→ TASK DESCRIPTION:
Your reply should contain only the line with "(506, 312) = (552, 364): grey" and the lines after it through the end of the data, each written out exactly.

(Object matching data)
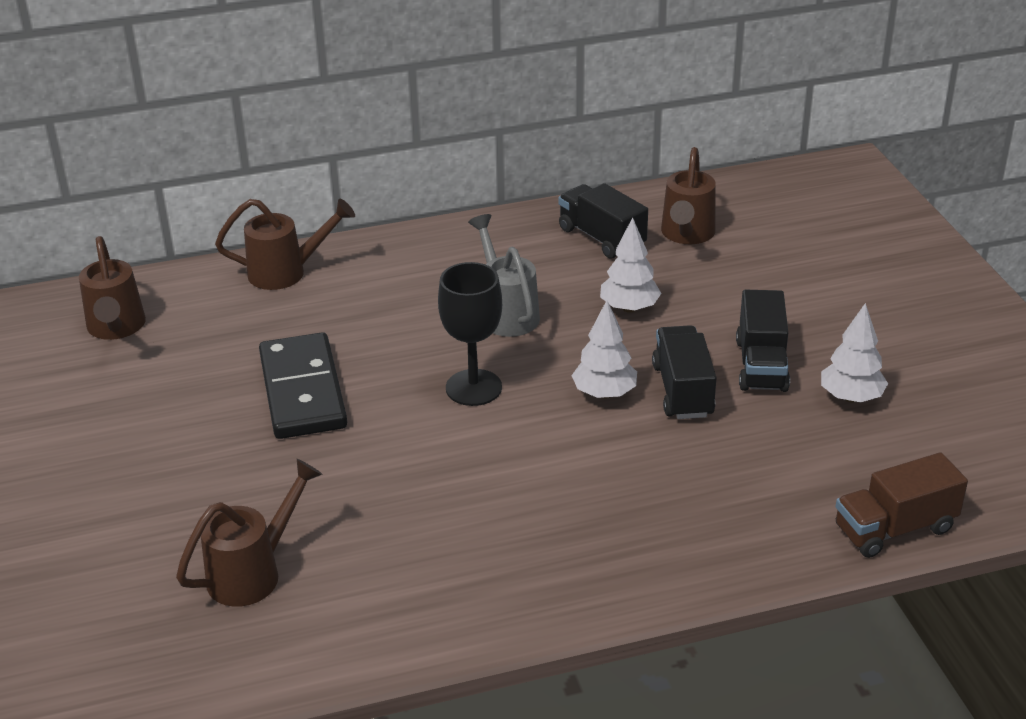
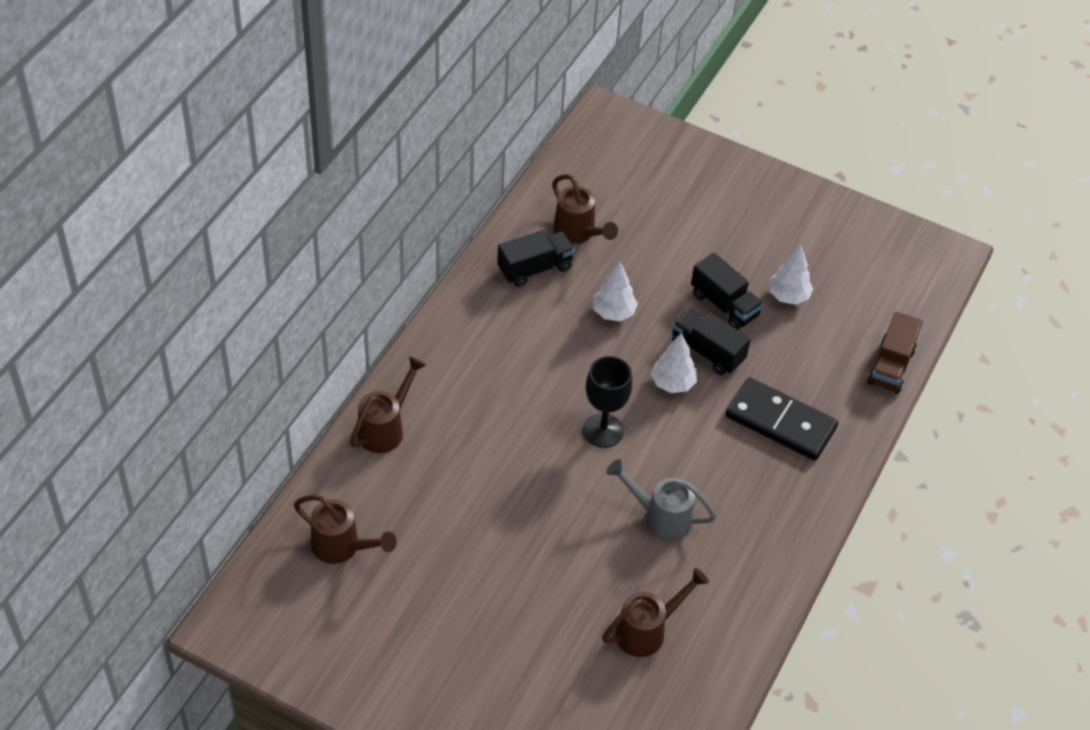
camera: 50 degrees left, 15 degrees up
(254, 572) = (648, 630): brown watering can -> brown watering can turned 60 degrees clockwise
(303, 391) = (516, 504): black domino -> black domino (780, 422)
(506, 312) = (552, 364): grey watering can -> grey watering can (660, 517)
(601, 238) = (535, 268): black truck -> black truck turned 150 degrees clockwise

→ RESPONSE TO THE TASK:
(506, 312) = (552, 364): grey watering can -> grey watering can (660, 517)
(601, 238) = (535, 268): black truck -> black truck turned 150 degrees clockwise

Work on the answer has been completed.